Available records below:

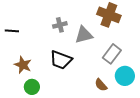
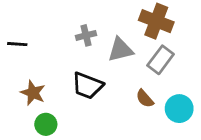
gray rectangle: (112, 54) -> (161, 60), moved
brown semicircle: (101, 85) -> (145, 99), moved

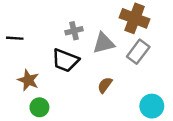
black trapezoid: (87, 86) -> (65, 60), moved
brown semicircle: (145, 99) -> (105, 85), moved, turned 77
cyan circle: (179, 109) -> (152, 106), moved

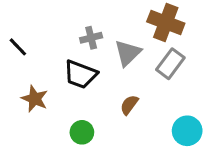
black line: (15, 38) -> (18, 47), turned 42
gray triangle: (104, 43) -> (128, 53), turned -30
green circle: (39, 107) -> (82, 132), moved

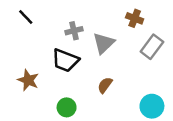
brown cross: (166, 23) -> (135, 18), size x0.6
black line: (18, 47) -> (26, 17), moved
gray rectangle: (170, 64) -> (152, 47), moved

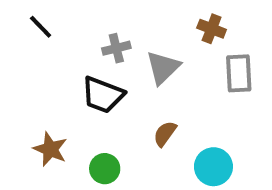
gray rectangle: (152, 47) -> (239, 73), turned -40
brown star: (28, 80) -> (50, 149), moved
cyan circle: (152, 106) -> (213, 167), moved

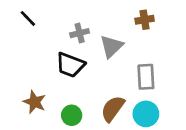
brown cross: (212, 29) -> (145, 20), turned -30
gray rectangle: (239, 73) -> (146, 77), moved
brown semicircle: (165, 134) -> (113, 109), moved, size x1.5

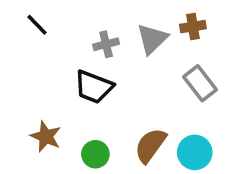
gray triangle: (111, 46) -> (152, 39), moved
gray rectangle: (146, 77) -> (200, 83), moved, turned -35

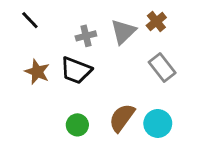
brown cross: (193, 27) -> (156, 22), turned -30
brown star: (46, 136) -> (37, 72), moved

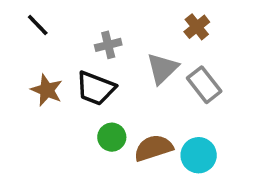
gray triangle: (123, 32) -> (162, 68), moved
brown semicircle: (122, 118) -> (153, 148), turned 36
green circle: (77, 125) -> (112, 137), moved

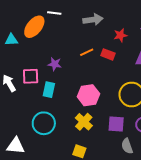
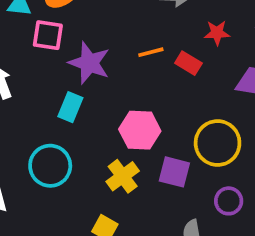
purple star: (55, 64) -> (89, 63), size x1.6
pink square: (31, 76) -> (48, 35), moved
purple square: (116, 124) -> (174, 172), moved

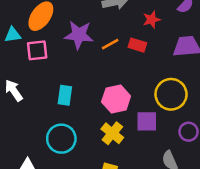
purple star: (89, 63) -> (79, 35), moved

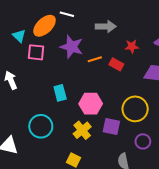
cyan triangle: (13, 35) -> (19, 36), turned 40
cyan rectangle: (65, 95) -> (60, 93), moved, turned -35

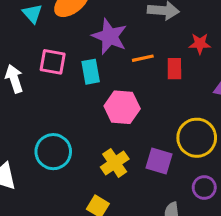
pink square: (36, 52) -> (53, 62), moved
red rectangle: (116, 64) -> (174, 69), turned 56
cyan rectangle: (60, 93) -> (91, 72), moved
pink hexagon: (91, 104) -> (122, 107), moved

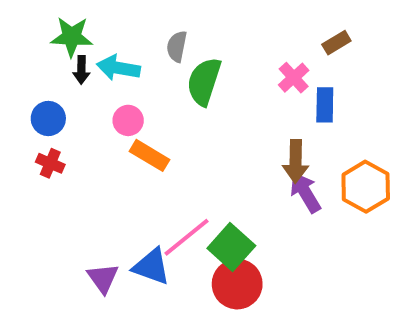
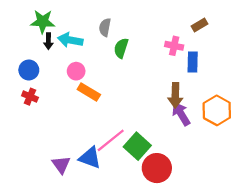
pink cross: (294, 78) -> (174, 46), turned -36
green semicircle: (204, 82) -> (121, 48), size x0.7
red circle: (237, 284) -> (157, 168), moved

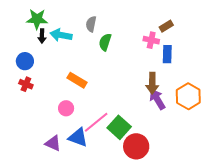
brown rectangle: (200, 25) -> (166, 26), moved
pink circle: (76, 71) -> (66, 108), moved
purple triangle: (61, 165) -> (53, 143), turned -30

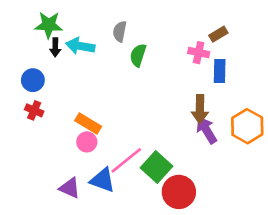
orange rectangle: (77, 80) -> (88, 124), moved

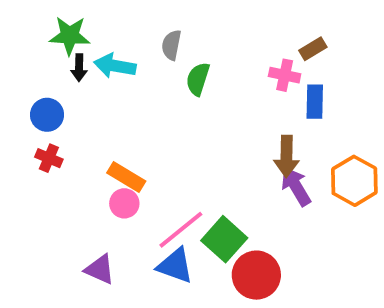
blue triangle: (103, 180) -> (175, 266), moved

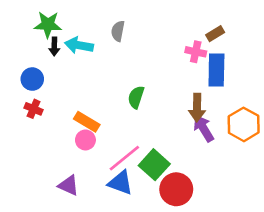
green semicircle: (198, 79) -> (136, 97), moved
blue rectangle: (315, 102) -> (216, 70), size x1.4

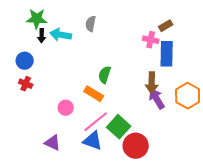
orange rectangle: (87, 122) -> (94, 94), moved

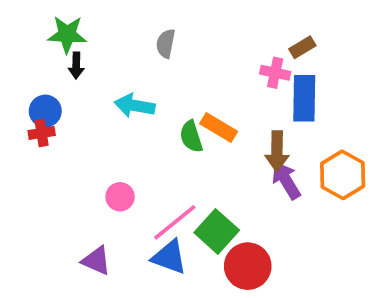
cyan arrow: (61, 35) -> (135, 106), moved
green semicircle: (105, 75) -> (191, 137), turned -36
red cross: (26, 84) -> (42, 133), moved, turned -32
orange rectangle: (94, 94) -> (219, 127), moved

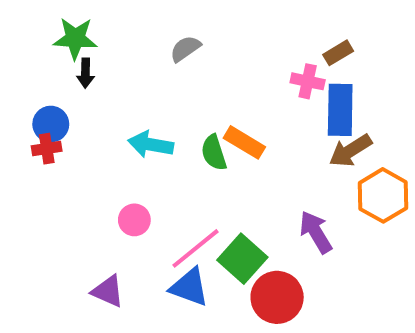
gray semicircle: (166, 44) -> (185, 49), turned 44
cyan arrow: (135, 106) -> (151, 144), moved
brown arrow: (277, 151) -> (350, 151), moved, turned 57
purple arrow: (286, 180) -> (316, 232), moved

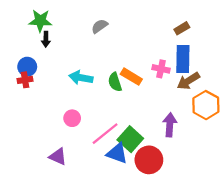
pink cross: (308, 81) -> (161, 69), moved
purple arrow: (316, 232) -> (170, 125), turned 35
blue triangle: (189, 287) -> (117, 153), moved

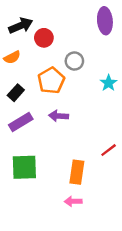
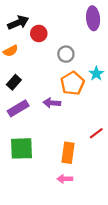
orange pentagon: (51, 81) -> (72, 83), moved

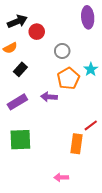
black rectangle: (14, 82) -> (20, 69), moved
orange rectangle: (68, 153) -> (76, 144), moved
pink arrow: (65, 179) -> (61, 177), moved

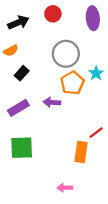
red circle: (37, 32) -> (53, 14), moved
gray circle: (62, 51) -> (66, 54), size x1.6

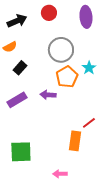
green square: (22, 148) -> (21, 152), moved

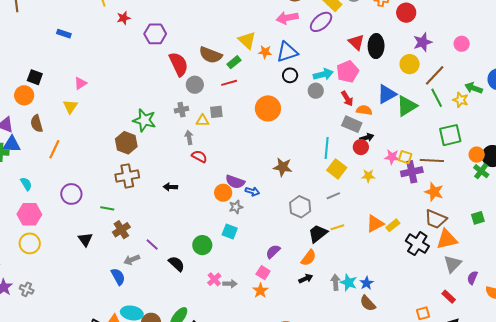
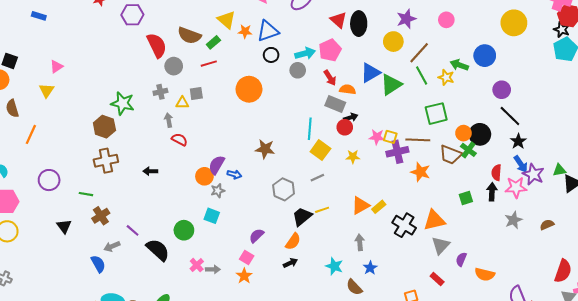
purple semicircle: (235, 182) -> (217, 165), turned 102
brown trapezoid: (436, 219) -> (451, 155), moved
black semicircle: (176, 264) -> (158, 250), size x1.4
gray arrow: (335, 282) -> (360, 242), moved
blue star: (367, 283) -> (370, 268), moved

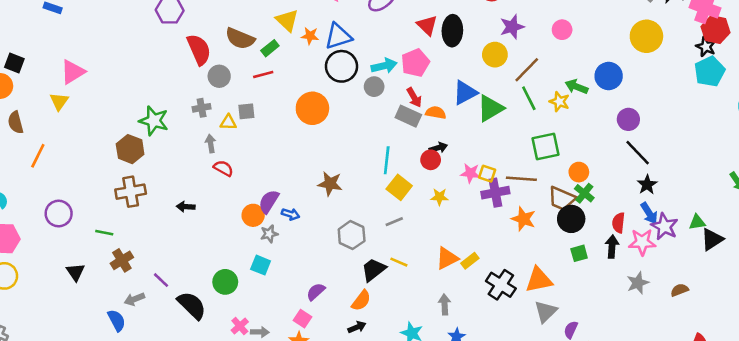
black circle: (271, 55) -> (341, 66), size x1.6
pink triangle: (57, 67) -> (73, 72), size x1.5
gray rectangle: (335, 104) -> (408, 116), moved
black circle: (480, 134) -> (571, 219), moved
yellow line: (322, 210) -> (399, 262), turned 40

End of Available records.

To-do item: When a line in the entries above holds the word "black", add it to the count, then state only the count.

Response area: 7